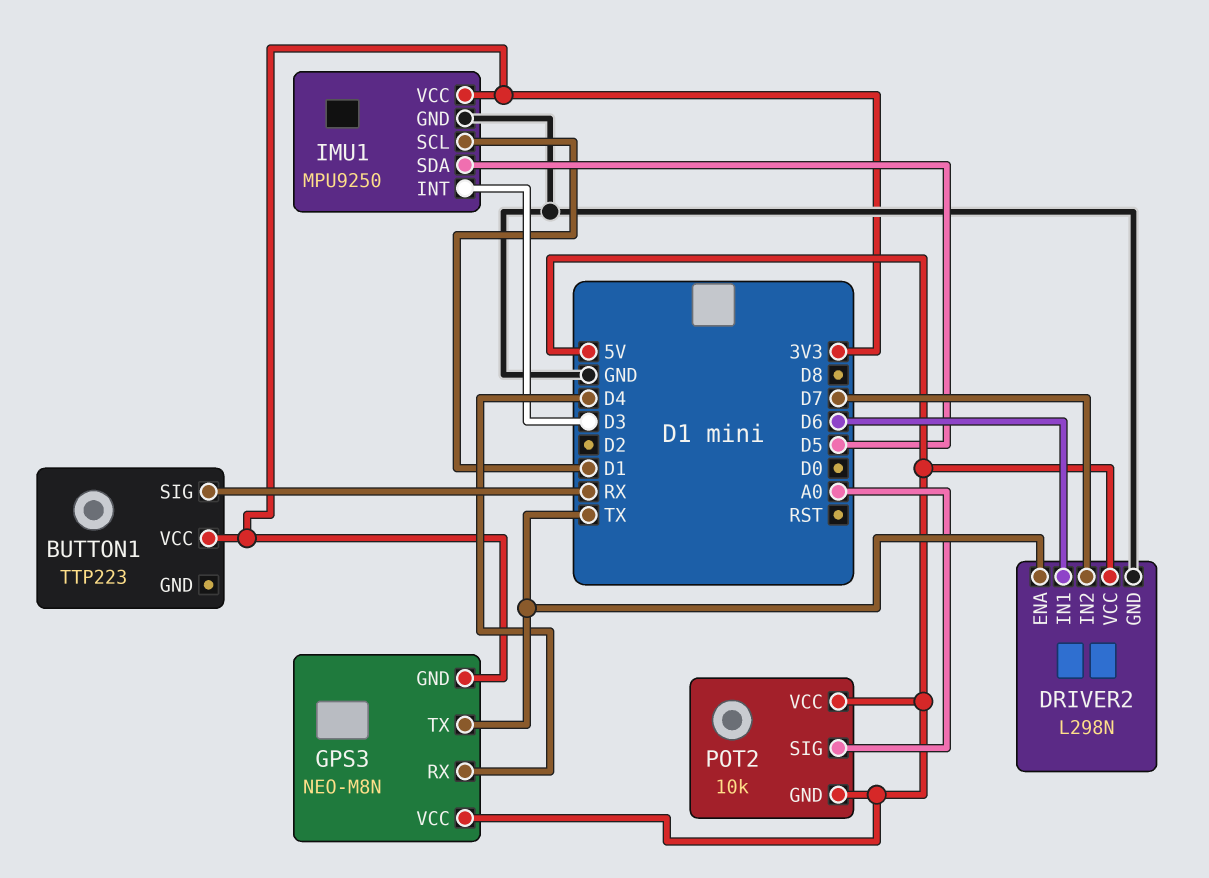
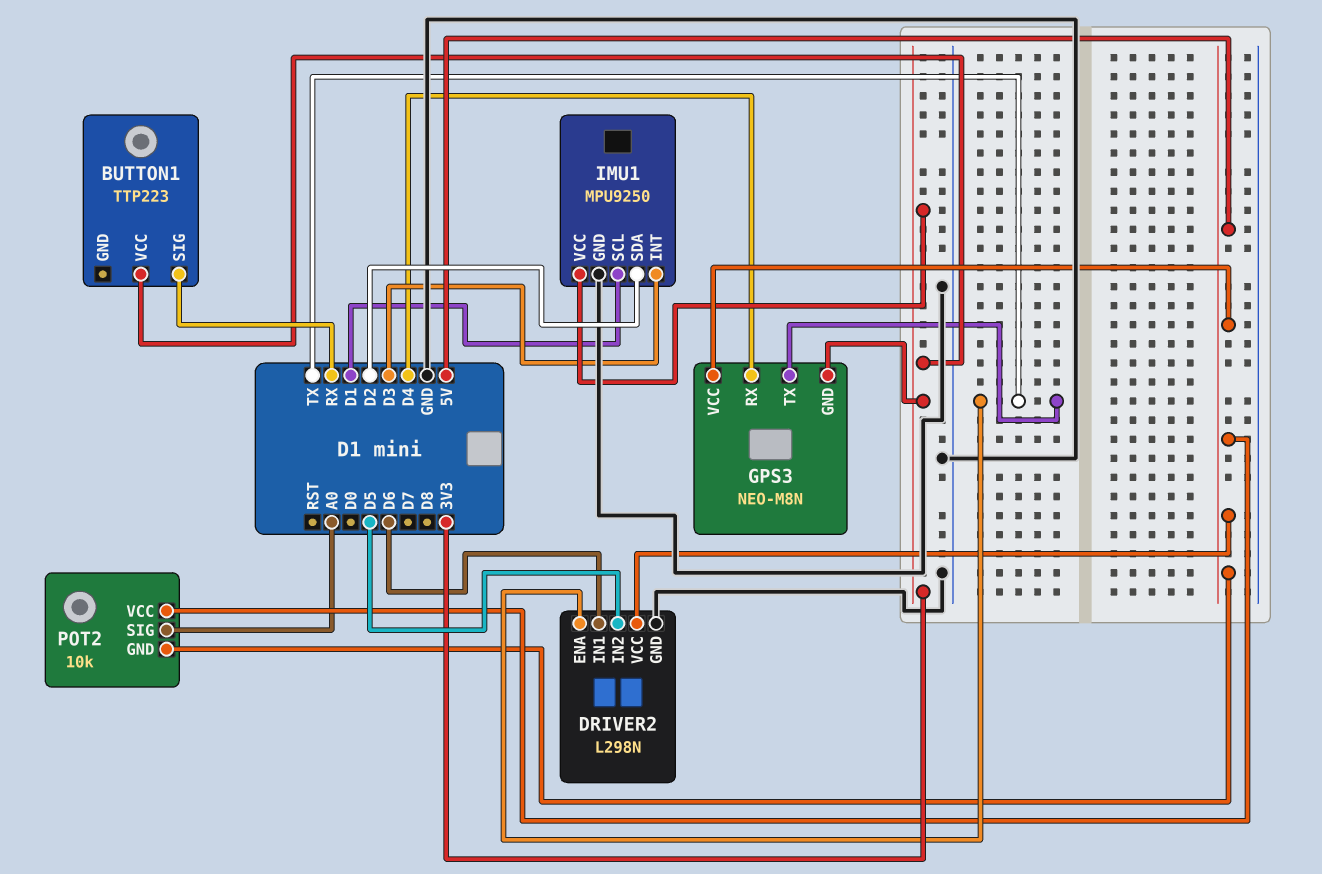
DRIVER2 pin IN2: D7 -> D5
IMU1 pin SDA: D5 -> D2

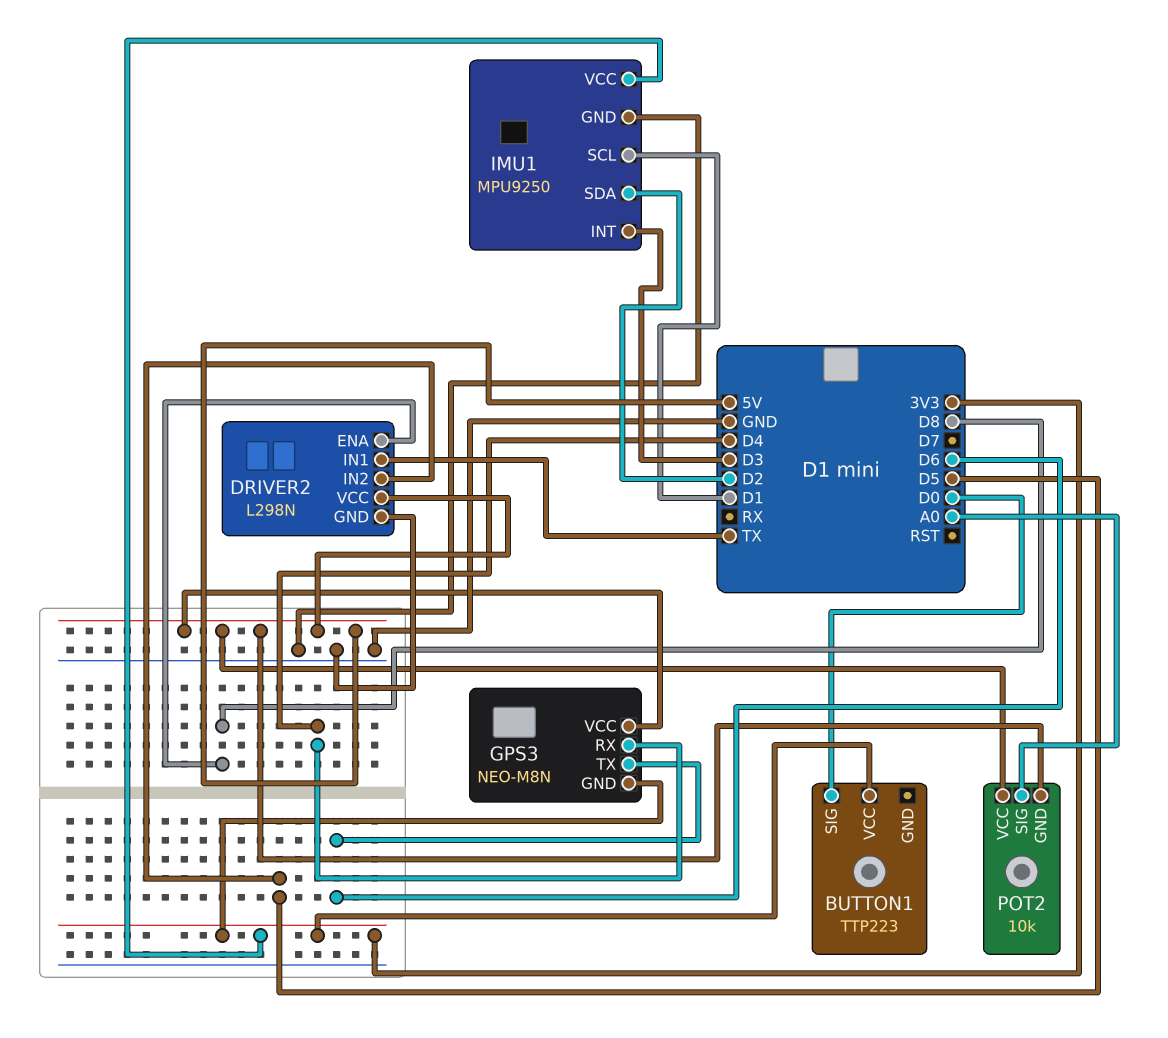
BUTTON1 pin SIG: RX -> D0
DRIVER2 pin ENA: TX -> D8
DRIVER2 pin IN1: D6 -> TX
GPS3 pin TX: TX -> D6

※ ※ ※

* [Exercise brief] Since only the text is needed, retype the data above exactly and omit the pictures.

* [Solution to this exercise]
DRIVER2 pin IN2: D7 -> D5
IMU1 pin SDA: D5 -> D2

BUTTON1 pin SIG: RX -> D0
DRIVER2 pin ENA: TX -> D8
DRIVER2 pin IN1: D6 -> TX
GPS3 pin TX: TX -> D6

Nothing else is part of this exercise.